___ Data shown

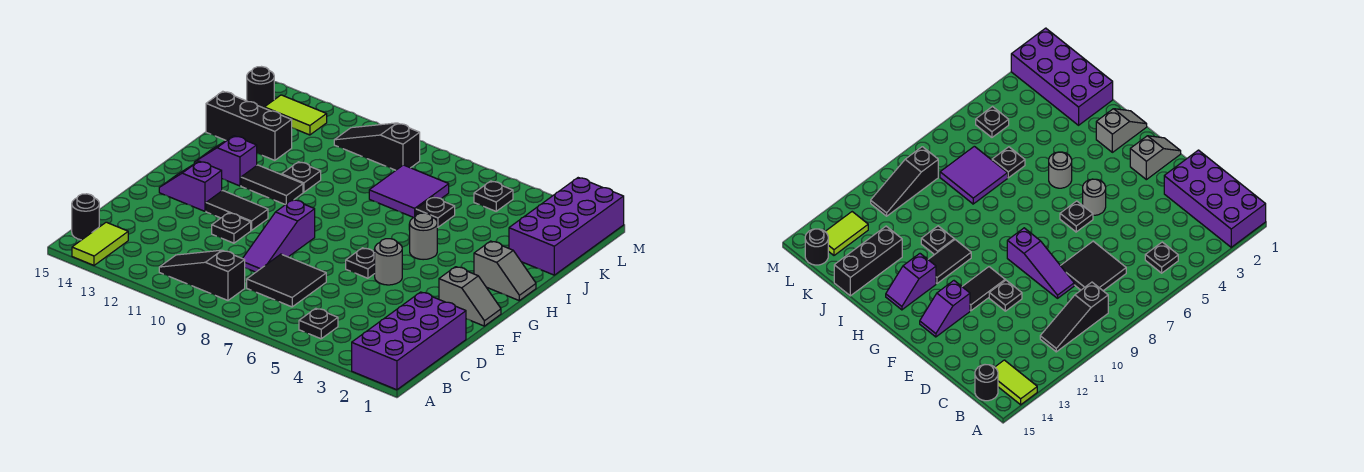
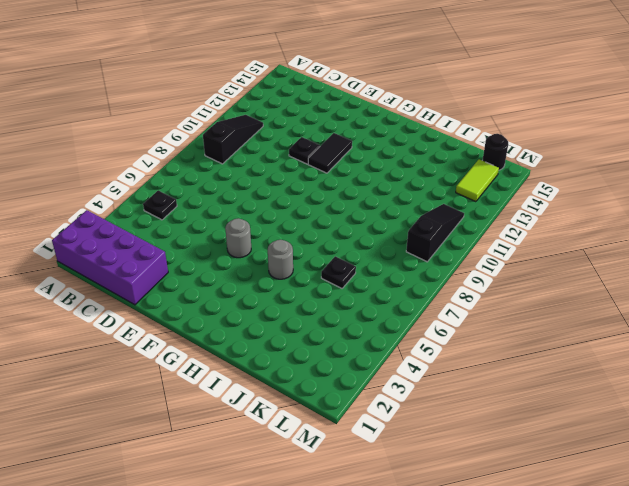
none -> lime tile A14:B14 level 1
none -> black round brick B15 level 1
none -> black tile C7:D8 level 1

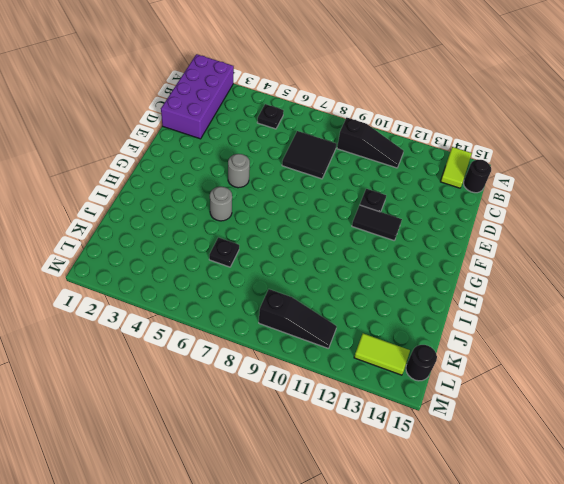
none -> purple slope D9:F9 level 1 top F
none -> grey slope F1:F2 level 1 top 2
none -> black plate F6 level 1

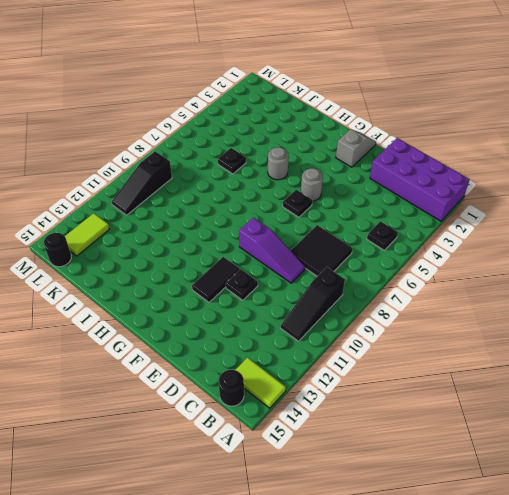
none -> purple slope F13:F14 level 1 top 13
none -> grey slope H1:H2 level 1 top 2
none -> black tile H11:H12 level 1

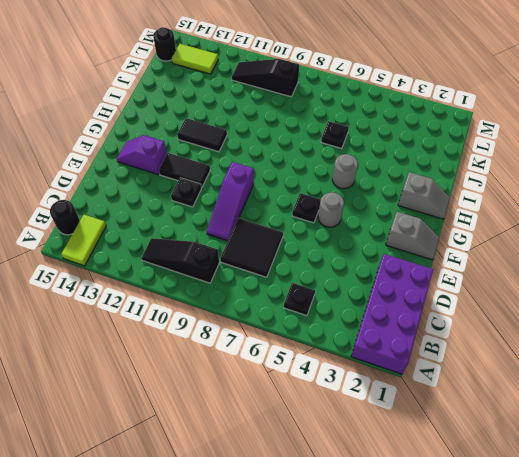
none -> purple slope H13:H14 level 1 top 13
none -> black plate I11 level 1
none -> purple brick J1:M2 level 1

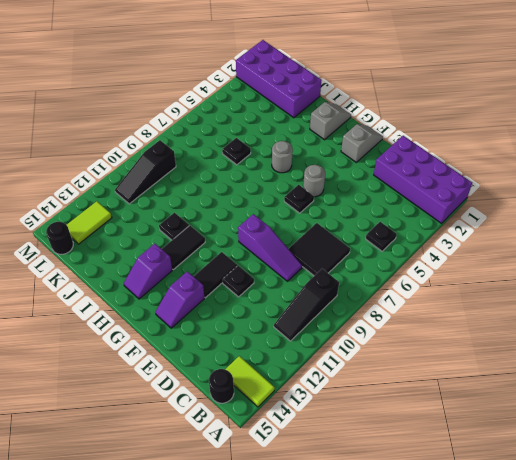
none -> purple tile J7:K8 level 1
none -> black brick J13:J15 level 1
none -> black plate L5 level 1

______
___ Data shown

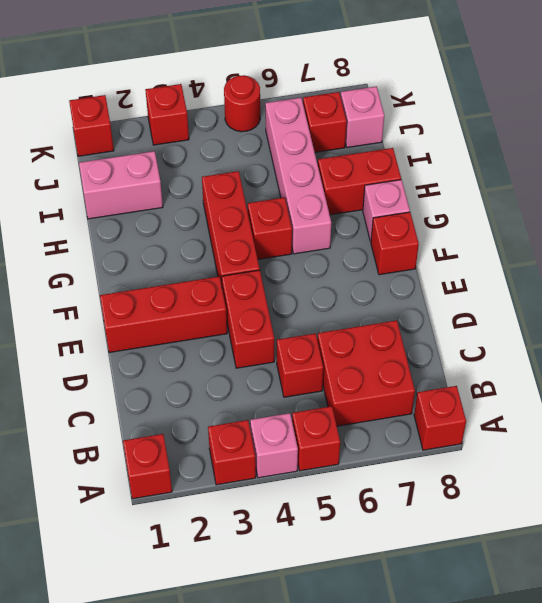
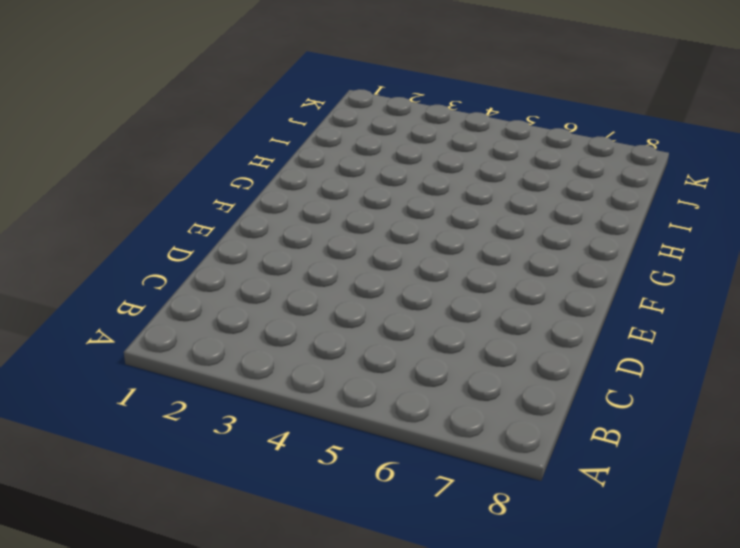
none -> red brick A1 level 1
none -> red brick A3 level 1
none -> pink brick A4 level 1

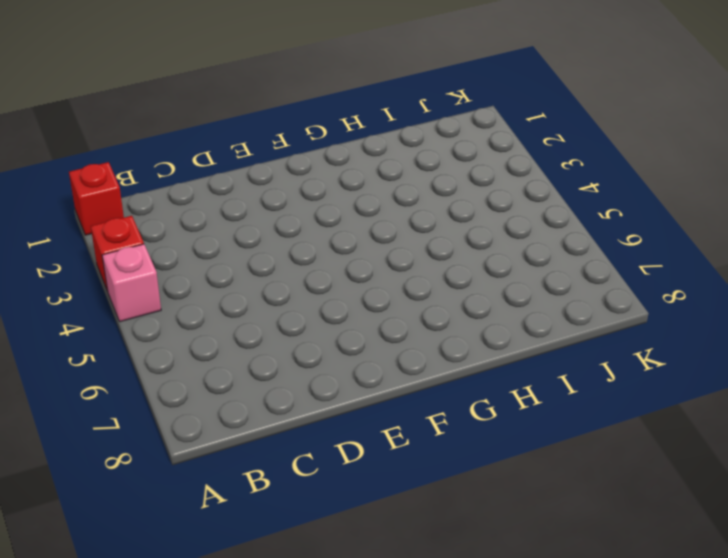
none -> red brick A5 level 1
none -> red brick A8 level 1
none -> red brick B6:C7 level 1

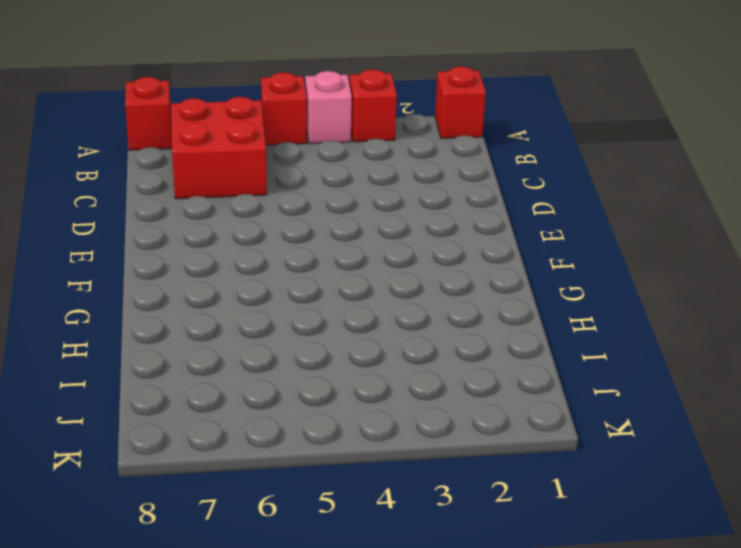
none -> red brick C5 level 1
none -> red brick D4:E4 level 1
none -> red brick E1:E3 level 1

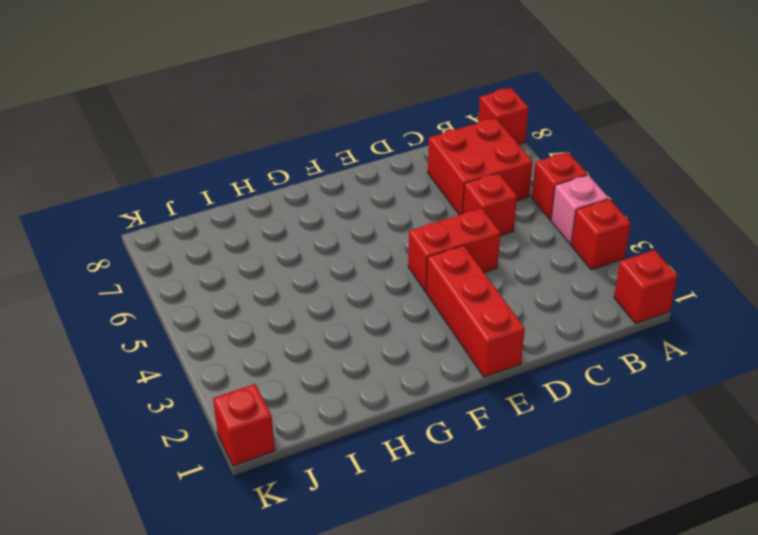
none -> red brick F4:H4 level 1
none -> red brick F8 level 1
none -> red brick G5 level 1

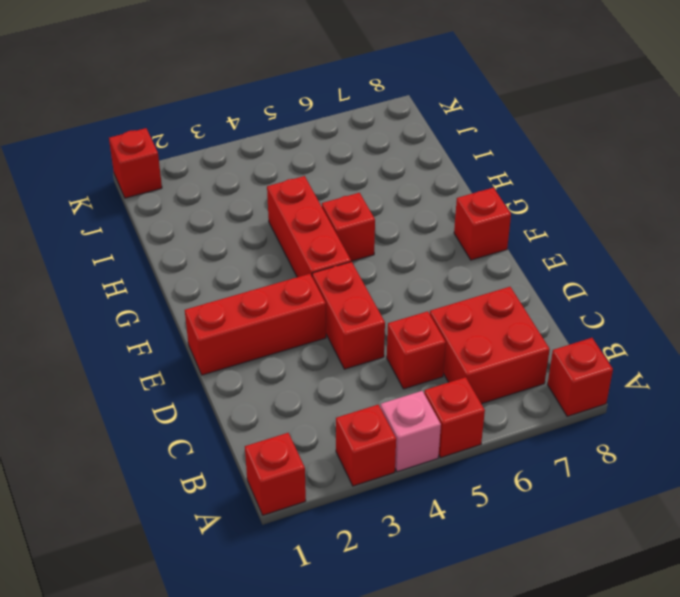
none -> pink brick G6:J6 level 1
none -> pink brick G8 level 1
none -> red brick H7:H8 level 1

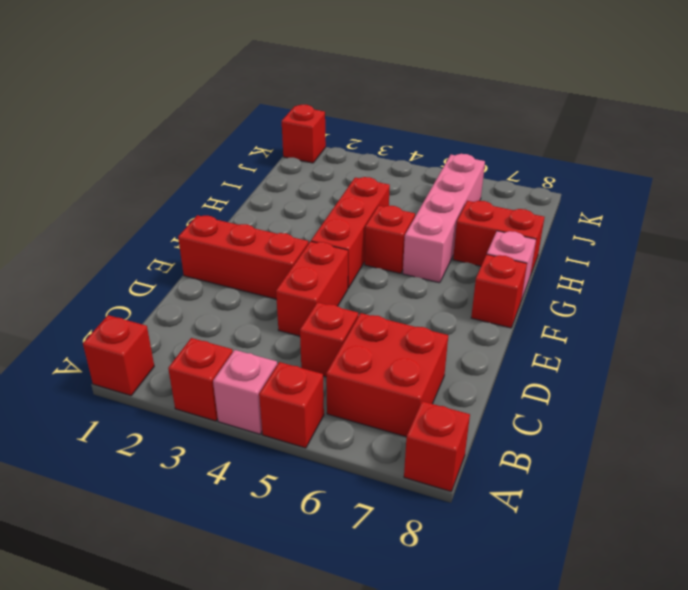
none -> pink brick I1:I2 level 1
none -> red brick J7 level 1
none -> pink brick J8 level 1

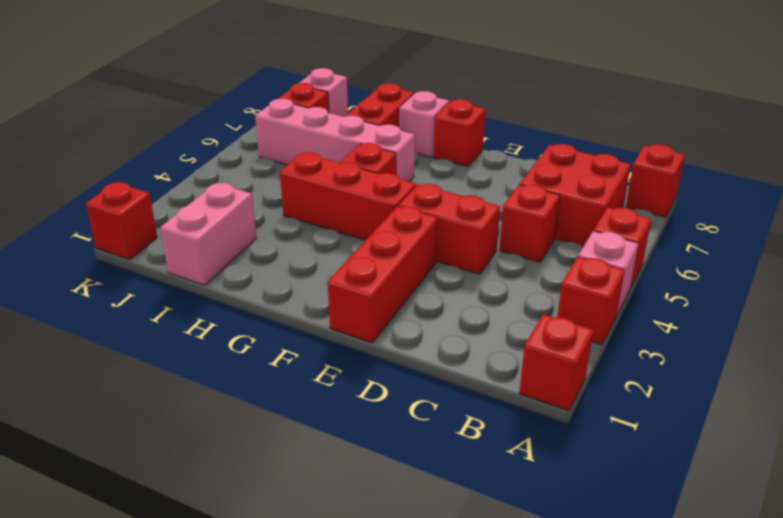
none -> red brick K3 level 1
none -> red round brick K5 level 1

______
___ Data shown

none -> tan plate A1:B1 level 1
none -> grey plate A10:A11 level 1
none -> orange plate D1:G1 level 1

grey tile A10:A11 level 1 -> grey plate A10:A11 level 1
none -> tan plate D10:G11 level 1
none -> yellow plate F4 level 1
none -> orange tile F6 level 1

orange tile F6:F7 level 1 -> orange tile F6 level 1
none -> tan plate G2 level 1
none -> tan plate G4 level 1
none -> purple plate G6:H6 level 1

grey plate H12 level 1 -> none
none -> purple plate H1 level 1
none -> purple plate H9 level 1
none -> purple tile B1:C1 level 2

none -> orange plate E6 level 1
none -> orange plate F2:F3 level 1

______

Word for word, retype the lines in the entries above that run from the one with "none -> lime tile A14:B14 level 1" through the one with "none -> black plate L5 level 1". Both ends count; pictures do not.

_Response area_
none -> lime tile A14:B14 level 1
none -> black round brick B15 level 1
none -> black tile C7:D8 level 1

none -> purple slope D9:F9 level 1 top F
none -> grey slope F1:F2 level 1 top 2
none -> black plate F6 level 1

none -> purple slope F13:F14 level 1 top 13
none -> grey slope H1:H2 level 1 top 2
none -> black tile H11:H12 level 1

none -> purple slope H13:H14 level 1 top 13
none -> black plate I11 level 1
none -> purple brick J1:M2 level 1

none -> purple tile J7:K8 level 1
none -> black brick J13:J15 level 1
none -> black plate L5 level 1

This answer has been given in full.